Exercise details:
Return exactly the span that opens with the line containing "shelving: (380, 785)" and closes with the final line of the records, both included.

Data entries:
◇ ◇ ◇ ◇

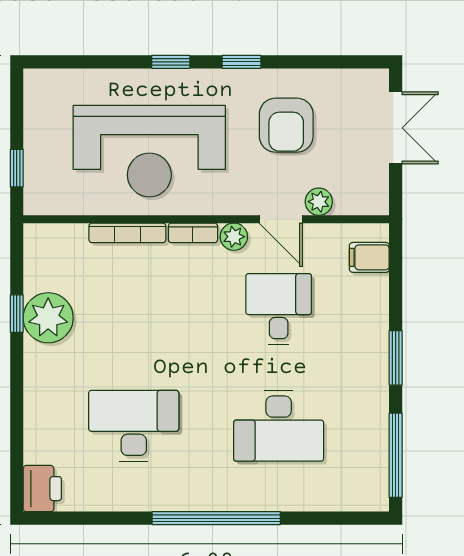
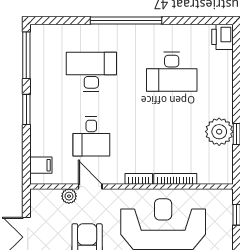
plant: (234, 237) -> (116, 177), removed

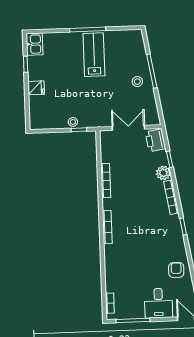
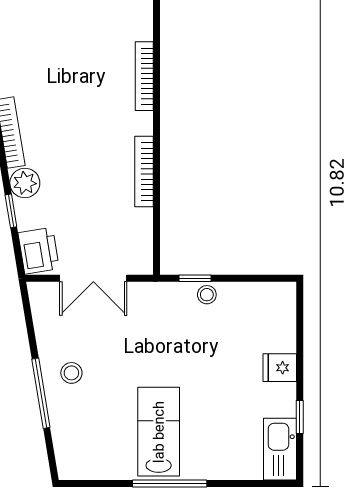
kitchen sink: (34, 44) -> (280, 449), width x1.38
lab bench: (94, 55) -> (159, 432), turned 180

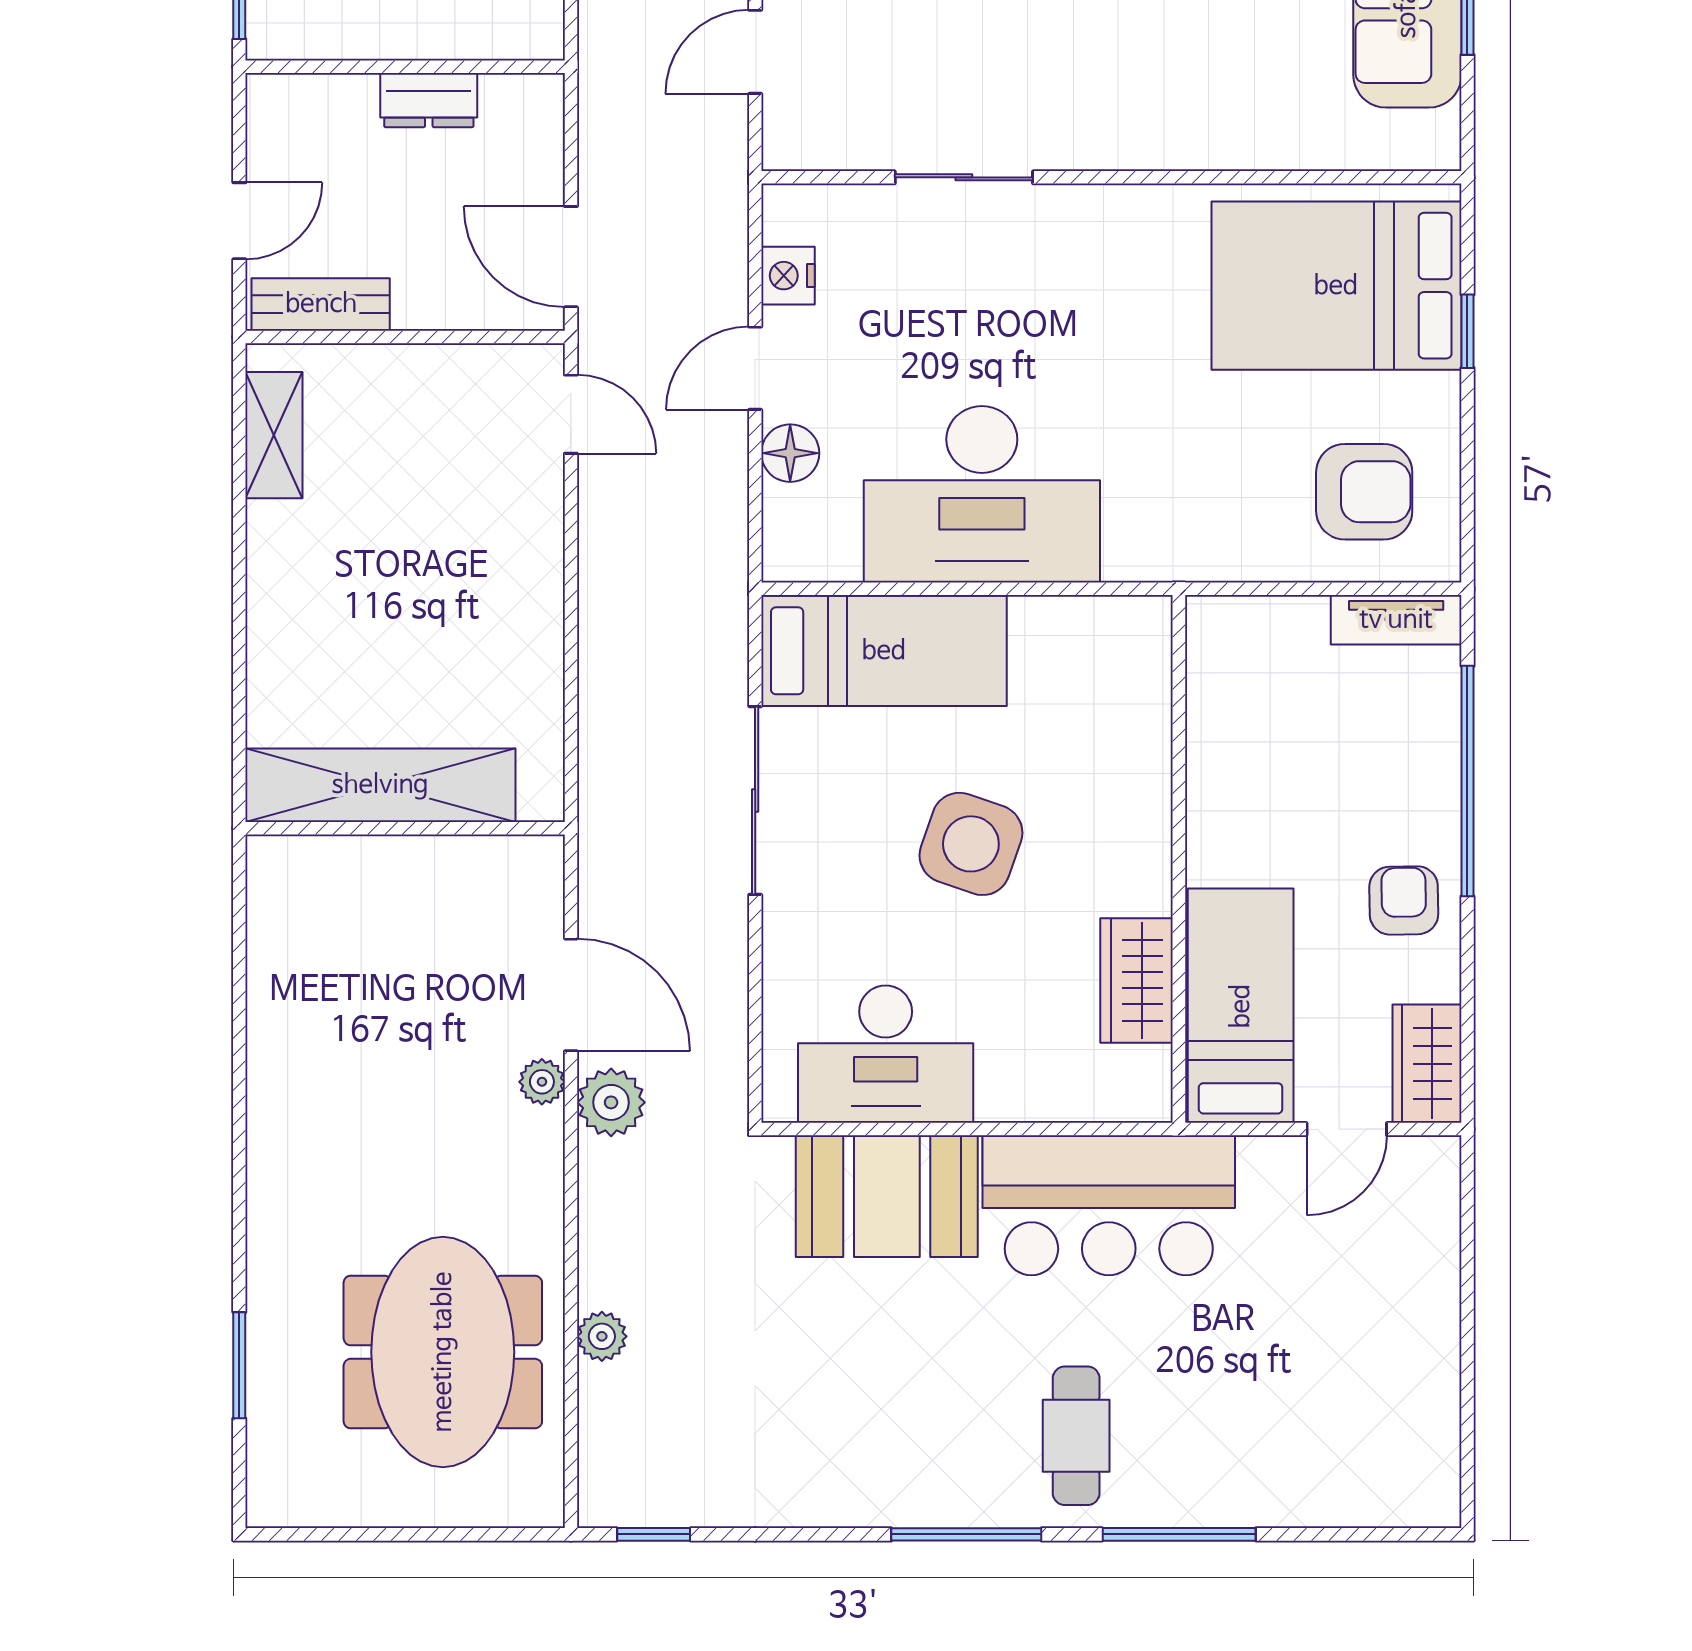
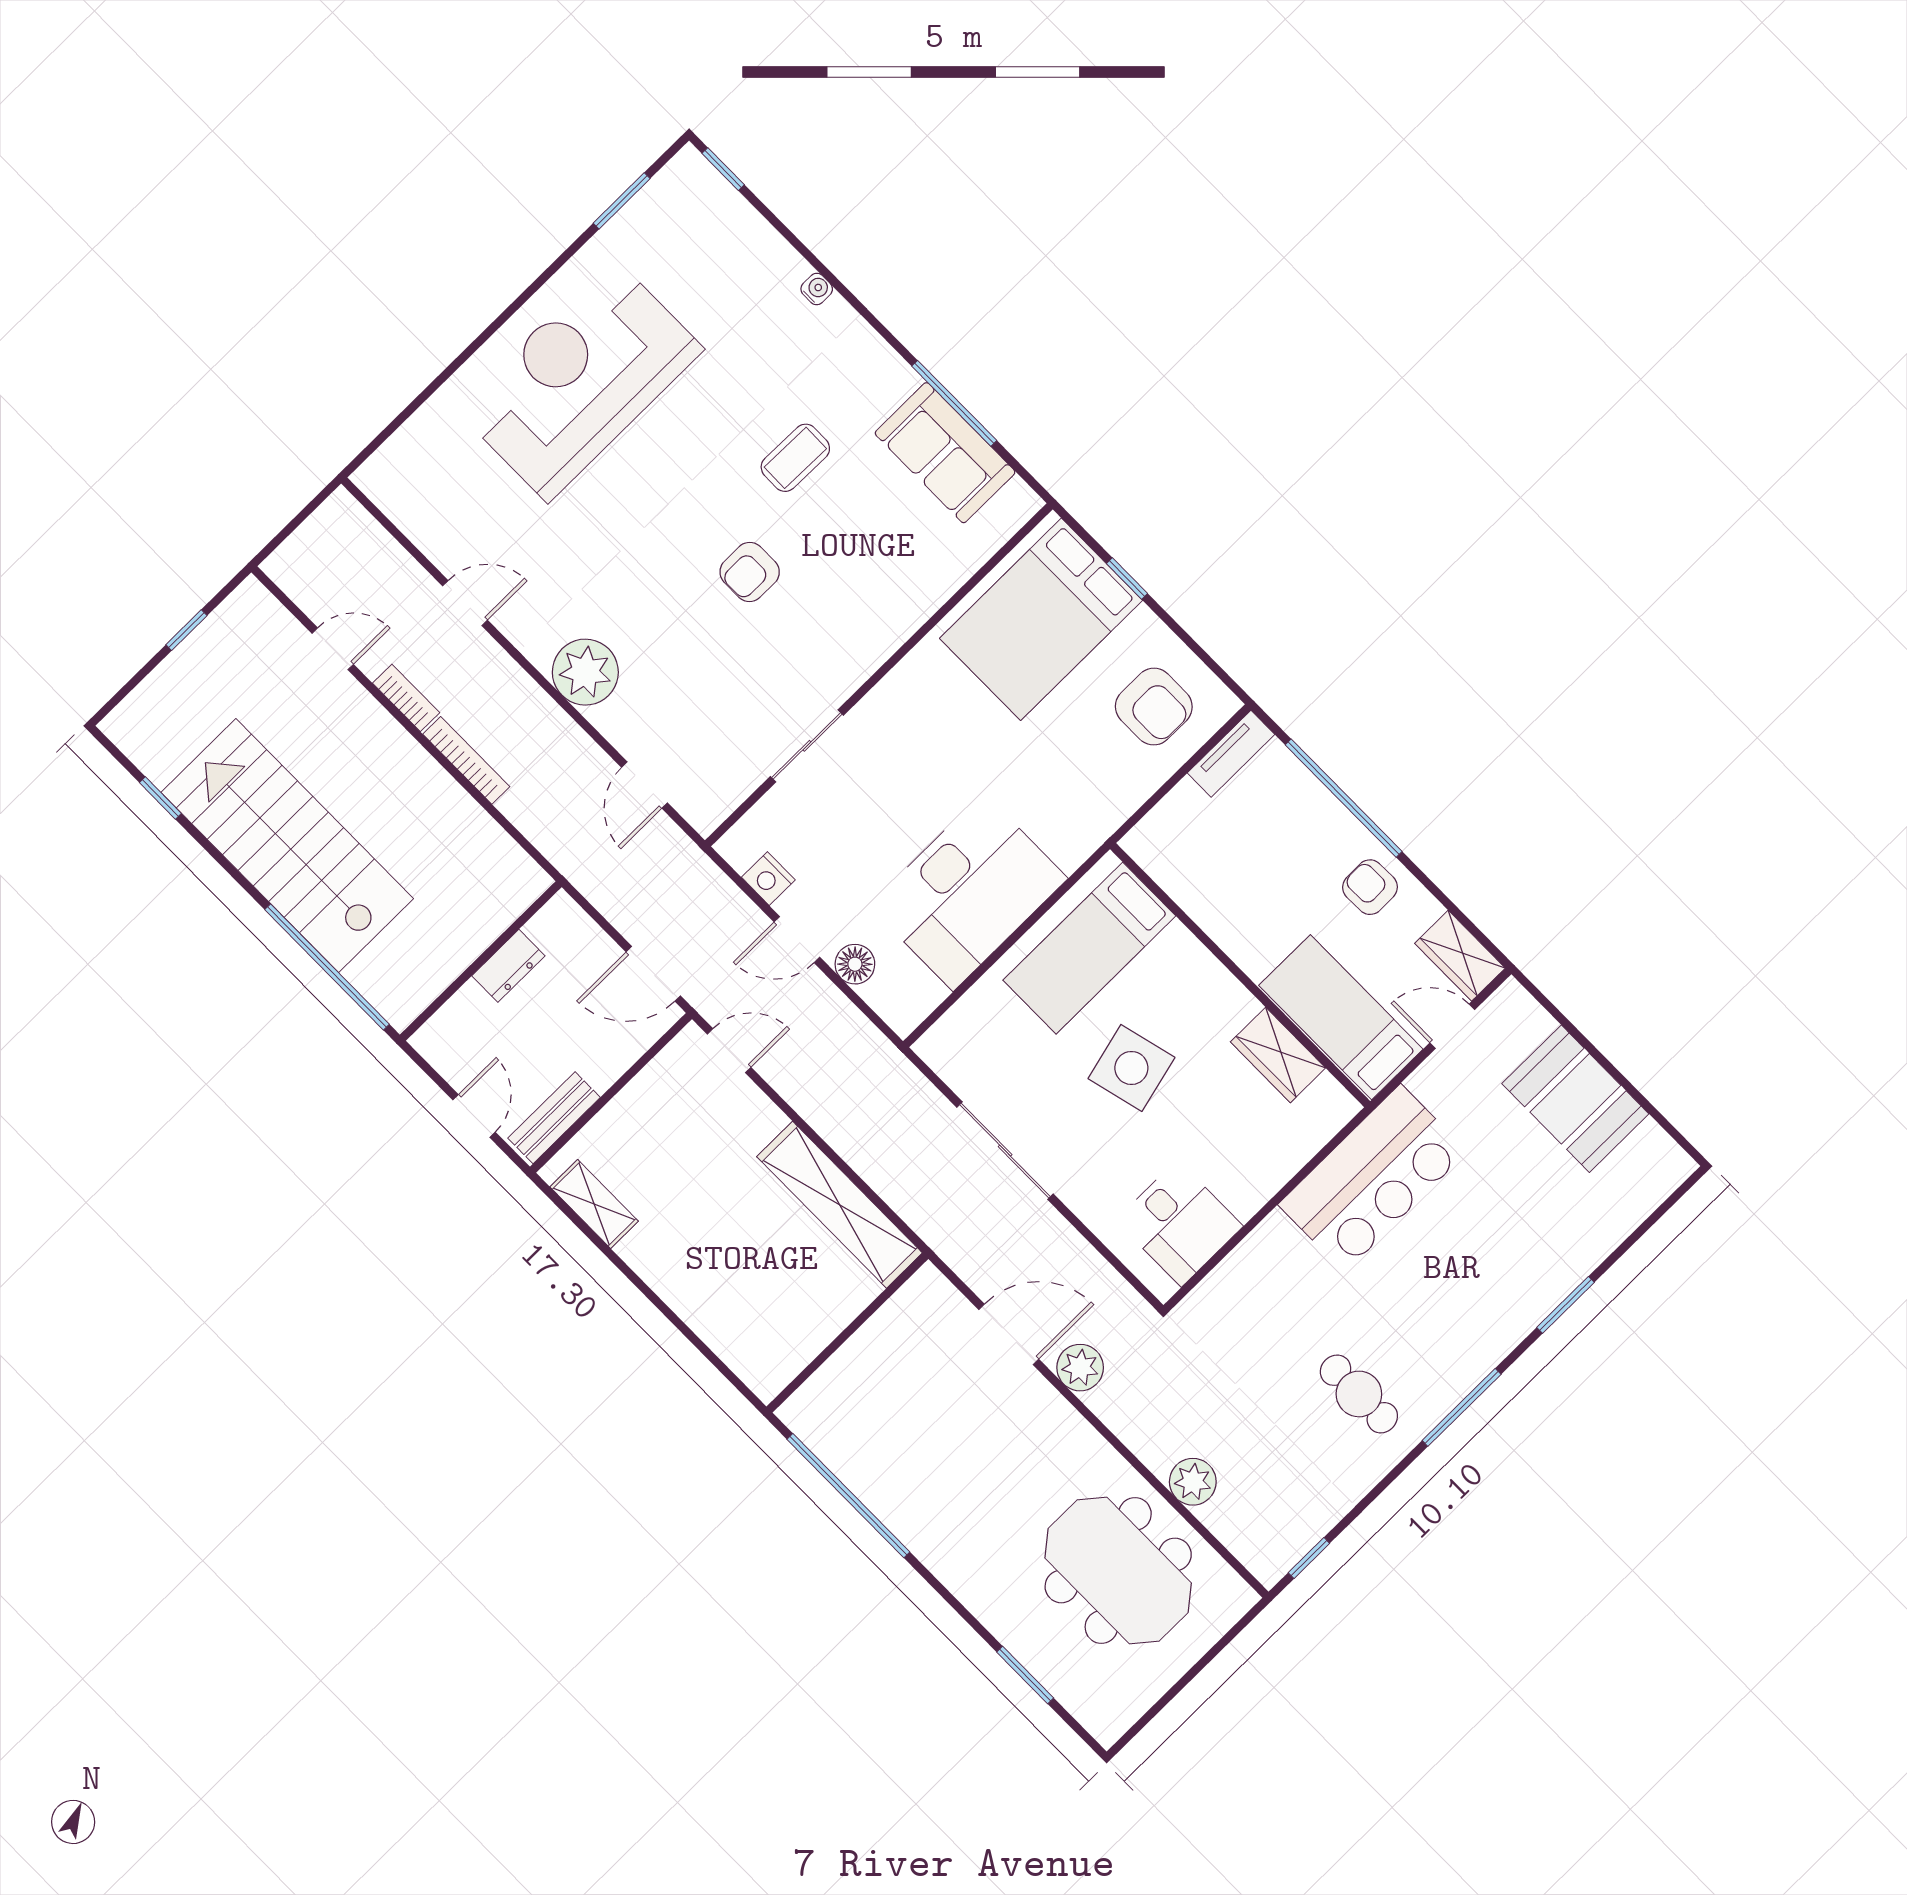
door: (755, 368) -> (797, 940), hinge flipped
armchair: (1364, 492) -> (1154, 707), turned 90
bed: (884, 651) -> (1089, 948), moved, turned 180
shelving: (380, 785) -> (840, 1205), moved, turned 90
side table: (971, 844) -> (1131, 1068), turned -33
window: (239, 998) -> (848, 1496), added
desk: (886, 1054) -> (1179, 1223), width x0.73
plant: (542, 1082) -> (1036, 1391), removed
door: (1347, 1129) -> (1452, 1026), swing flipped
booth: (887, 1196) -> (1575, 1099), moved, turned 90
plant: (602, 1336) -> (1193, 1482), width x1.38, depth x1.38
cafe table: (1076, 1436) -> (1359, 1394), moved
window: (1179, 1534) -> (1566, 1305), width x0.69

◇ ◇ ◇ ◇

Solution to this task:
shelving: (380, 785) -> (840, 1205), moved, turned 90
side table: (971, 844) -> (1131, 1068), turned -33
window: (239, 998) -> (848, 1496), added
desk: (886, 1054) -> (1179, 1223), width x0.73
plant: (542, 1082) -> (1036, 1391), removed
door: (1347, 1129) -> (1452, 1026), swing flipped
booth: (887, 1196) -> (1575, 1099), moved, turned 90
plant: (602, 1336) -> (1193, 1482), width x1.38, depth x1.38
cafe table: (1076, 1436) -> (1359, 1394), moved
window: (1179, 1534) -> (1566, 1305), width x0.69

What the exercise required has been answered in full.